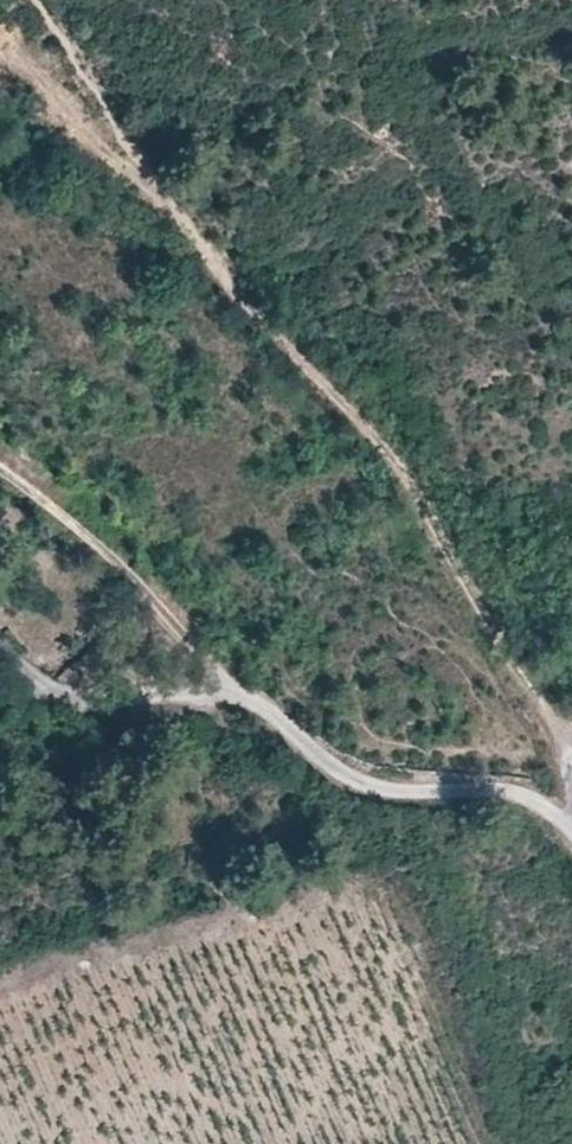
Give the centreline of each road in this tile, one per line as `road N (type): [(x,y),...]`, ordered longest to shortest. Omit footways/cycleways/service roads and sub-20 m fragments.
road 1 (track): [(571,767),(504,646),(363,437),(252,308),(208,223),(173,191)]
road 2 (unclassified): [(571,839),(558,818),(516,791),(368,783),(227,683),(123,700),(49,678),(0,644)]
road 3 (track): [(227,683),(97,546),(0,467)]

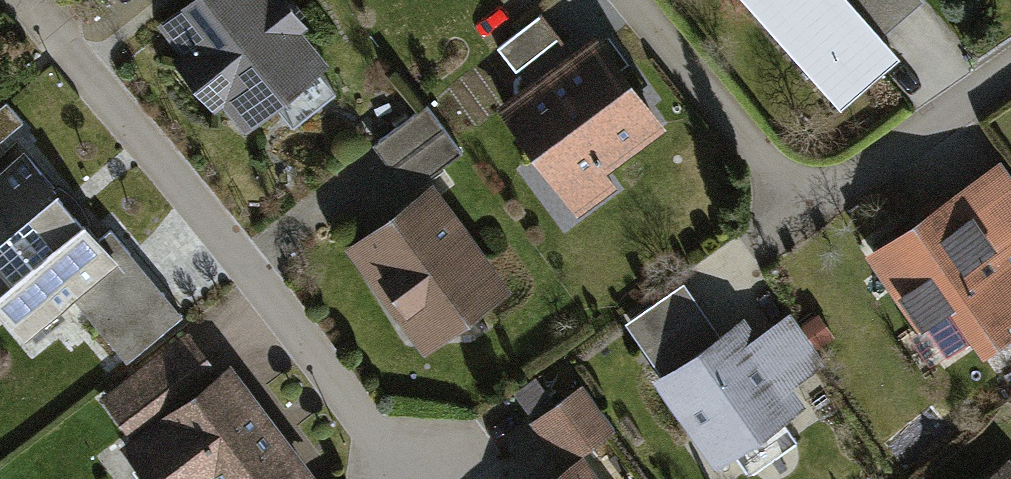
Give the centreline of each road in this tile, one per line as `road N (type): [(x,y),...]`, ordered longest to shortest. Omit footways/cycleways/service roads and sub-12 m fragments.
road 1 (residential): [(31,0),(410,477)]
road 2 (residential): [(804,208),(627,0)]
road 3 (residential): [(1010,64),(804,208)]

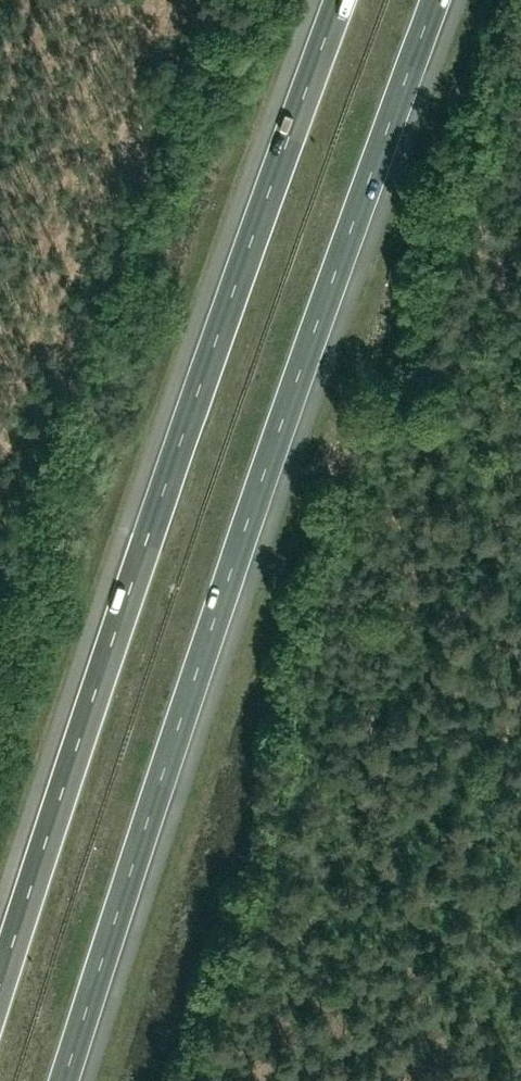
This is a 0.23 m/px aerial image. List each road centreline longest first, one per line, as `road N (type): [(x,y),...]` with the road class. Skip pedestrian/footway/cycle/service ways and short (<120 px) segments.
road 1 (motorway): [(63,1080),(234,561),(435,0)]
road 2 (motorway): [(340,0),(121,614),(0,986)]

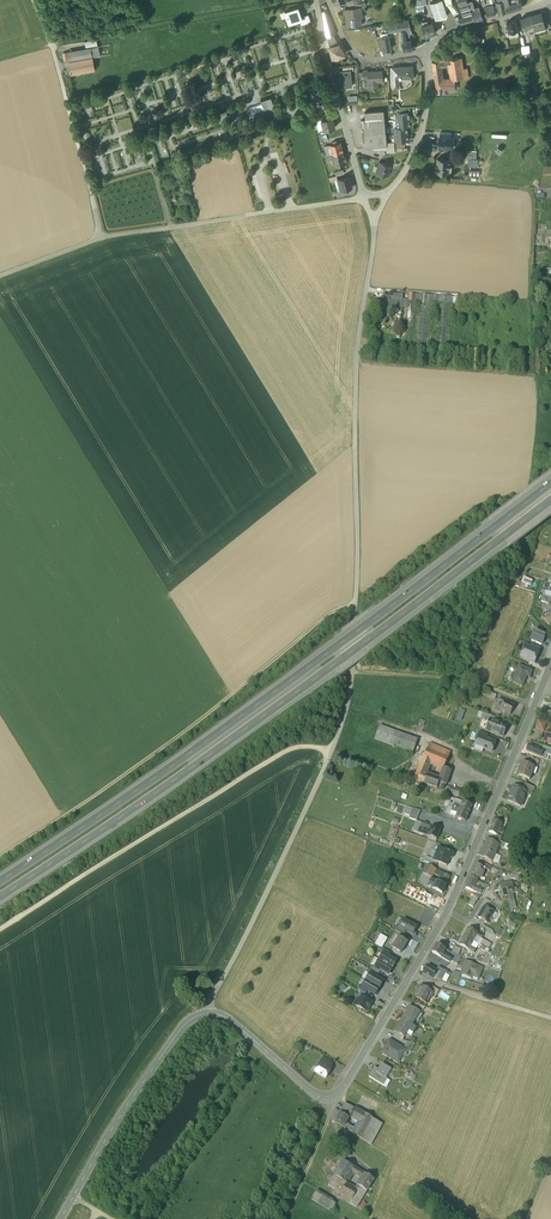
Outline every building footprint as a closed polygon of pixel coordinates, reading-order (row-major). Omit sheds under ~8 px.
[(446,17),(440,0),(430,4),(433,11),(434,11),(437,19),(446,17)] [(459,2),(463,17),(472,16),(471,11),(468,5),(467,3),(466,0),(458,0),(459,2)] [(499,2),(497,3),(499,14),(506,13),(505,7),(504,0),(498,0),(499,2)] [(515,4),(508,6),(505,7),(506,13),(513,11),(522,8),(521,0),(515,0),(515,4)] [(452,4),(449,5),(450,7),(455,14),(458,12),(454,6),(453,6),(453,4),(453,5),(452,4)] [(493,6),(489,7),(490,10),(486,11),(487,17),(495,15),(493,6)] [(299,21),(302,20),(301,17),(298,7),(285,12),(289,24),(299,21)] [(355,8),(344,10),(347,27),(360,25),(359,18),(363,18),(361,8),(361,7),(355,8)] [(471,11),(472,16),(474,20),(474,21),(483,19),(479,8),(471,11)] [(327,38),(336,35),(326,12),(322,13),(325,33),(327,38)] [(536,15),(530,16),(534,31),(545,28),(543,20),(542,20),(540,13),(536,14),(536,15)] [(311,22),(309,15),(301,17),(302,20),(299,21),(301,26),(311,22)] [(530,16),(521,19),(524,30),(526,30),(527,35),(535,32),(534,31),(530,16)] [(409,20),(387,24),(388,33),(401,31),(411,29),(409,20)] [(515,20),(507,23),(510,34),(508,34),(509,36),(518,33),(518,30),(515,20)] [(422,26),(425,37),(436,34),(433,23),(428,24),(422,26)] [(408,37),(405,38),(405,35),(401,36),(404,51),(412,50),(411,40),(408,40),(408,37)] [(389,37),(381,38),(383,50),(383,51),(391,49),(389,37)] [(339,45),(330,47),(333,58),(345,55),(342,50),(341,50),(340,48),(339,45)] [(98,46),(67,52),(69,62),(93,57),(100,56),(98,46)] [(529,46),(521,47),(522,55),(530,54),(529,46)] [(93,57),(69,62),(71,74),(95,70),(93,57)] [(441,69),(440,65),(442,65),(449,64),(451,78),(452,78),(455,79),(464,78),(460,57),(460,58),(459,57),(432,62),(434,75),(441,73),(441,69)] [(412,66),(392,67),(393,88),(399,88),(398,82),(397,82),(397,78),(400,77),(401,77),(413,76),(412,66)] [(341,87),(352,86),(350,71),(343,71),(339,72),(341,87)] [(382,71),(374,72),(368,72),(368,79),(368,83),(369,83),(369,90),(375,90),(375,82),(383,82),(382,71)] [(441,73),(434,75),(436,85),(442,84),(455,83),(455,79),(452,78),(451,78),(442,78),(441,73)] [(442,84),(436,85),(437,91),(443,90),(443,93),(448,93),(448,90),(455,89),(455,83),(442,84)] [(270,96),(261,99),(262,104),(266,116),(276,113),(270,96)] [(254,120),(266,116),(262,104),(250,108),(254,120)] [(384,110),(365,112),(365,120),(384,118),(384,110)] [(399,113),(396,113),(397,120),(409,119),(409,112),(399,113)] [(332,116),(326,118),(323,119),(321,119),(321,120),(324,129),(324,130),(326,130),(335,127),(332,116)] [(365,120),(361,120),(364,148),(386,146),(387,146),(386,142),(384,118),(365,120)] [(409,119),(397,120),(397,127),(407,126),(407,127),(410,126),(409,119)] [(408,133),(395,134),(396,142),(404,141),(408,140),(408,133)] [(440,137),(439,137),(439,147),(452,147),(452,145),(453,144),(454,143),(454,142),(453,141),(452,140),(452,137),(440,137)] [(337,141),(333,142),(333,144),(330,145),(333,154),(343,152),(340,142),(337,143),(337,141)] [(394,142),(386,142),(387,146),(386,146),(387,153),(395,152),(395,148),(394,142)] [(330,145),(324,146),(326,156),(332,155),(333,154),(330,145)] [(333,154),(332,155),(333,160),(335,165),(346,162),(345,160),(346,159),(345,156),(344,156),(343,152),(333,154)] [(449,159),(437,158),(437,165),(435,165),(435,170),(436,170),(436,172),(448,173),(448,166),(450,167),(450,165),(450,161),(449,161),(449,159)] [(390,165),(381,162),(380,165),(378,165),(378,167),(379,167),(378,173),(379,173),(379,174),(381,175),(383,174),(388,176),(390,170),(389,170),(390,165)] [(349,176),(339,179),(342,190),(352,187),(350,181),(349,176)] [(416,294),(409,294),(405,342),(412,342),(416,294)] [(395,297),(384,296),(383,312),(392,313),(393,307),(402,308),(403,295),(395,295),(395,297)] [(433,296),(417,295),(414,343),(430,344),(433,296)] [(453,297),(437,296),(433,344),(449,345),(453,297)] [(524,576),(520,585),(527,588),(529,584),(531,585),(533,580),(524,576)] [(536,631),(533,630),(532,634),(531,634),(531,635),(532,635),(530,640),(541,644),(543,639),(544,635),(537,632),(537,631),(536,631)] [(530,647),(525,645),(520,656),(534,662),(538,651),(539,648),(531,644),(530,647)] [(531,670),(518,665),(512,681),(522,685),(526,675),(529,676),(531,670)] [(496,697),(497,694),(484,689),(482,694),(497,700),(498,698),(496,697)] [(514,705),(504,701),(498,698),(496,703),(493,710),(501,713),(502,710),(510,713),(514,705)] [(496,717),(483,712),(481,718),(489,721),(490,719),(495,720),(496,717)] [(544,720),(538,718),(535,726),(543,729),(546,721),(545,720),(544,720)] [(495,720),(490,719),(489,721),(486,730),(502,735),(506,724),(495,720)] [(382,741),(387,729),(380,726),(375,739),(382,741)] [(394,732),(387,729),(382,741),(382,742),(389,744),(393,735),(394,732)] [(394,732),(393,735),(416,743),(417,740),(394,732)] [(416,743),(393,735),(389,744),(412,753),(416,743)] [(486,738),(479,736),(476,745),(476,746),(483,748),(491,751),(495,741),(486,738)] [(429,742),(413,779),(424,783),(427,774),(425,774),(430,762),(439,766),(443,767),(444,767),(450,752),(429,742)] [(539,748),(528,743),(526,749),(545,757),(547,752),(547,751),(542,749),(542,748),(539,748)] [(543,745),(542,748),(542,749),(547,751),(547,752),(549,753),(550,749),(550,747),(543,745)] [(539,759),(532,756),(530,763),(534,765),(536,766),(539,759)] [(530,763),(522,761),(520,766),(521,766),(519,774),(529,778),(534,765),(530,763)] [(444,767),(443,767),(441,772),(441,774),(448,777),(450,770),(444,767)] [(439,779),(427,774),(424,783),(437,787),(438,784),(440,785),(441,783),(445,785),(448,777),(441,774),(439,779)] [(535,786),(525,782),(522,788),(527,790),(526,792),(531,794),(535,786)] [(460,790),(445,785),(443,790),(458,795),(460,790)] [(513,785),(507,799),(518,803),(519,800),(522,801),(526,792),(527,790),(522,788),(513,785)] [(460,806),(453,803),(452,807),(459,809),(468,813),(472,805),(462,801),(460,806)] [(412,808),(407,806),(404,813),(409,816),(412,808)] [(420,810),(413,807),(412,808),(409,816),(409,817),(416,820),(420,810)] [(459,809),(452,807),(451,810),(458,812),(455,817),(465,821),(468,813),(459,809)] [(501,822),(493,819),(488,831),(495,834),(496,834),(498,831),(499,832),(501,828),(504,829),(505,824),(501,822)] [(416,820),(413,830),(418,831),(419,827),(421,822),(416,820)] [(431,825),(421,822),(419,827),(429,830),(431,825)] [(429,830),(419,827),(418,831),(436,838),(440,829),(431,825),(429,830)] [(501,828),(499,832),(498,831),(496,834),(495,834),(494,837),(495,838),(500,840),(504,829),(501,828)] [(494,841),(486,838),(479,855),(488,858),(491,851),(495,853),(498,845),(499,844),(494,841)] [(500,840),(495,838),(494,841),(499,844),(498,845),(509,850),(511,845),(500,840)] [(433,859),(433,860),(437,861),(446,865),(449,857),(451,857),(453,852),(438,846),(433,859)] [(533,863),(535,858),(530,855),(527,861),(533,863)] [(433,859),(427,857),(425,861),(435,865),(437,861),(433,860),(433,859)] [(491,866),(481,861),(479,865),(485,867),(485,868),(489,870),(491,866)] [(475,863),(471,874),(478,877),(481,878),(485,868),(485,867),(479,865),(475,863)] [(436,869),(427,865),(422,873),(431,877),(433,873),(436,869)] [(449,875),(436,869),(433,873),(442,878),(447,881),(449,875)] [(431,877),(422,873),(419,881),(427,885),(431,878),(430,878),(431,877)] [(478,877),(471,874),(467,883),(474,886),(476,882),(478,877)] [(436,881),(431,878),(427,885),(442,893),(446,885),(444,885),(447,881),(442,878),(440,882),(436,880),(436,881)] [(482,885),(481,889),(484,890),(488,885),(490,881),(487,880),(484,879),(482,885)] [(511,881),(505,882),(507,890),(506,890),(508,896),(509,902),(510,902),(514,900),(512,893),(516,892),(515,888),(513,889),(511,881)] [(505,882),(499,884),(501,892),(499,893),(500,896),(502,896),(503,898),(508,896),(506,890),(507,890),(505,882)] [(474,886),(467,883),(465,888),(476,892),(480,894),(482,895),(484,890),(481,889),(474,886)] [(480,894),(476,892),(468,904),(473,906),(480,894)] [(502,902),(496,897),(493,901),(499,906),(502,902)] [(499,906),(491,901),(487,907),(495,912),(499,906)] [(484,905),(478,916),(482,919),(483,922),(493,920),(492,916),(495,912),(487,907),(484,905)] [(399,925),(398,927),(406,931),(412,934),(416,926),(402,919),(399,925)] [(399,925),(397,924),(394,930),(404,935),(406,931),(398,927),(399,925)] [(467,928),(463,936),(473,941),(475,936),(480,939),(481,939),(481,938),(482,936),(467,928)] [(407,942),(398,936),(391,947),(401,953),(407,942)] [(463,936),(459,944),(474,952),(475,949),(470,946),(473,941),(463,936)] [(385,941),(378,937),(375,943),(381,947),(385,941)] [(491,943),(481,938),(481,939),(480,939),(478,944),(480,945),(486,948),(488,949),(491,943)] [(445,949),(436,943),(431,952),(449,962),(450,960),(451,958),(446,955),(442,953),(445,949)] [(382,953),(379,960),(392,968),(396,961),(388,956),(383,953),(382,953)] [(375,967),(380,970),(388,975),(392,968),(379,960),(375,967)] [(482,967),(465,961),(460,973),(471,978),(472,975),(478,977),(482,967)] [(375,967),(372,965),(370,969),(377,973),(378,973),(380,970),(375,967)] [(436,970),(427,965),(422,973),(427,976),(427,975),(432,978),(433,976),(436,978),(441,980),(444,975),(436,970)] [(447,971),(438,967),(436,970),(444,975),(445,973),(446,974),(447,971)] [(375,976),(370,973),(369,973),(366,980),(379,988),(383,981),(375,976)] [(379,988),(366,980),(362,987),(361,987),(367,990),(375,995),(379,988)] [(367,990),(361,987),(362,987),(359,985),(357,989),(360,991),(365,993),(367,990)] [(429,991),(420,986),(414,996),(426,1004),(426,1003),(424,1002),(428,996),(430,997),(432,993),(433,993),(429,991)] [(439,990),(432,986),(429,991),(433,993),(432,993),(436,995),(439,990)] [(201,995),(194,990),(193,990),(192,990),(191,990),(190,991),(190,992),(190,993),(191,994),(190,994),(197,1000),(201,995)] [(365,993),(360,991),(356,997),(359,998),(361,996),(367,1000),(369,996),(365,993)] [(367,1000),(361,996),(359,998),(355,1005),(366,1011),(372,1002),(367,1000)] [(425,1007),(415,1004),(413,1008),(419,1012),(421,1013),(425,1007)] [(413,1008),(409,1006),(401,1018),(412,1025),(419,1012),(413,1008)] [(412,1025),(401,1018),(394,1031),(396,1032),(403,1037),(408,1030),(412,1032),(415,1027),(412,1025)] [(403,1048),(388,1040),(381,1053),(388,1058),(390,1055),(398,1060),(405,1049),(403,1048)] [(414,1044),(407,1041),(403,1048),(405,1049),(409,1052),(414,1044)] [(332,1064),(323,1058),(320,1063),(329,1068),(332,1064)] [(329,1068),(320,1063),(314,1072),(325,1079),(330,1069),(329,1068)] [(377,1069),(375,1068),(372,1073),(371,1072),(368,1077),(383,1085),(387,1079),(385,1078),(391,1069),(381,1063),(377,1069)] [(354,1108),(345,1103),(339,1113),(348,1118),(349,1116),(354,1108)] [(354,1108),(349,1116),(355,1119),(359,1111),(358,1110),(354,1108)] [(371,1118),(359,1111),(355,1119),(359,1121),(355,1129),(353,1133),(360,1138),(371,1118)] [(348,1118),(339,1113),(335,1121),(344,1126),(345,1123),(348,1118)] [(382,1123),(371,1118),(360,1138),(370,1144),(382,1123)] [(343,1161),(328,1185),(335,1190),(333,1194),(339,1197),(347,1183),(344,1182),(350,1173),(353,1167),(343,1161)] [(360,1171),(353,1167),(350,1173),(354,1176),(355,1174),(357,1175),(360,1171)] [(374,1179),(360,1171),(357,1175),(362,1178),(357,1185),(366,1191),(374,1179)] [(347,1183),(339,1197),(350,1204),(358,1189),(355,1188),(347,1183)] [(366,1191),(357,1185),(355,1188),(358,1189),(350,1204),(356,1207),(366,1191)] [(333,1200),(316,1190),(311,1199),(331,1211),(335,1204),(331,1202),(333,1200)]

....

Goal of the exercise: With no other words, state how many lines above hold the word "fragments".

Answer section: 2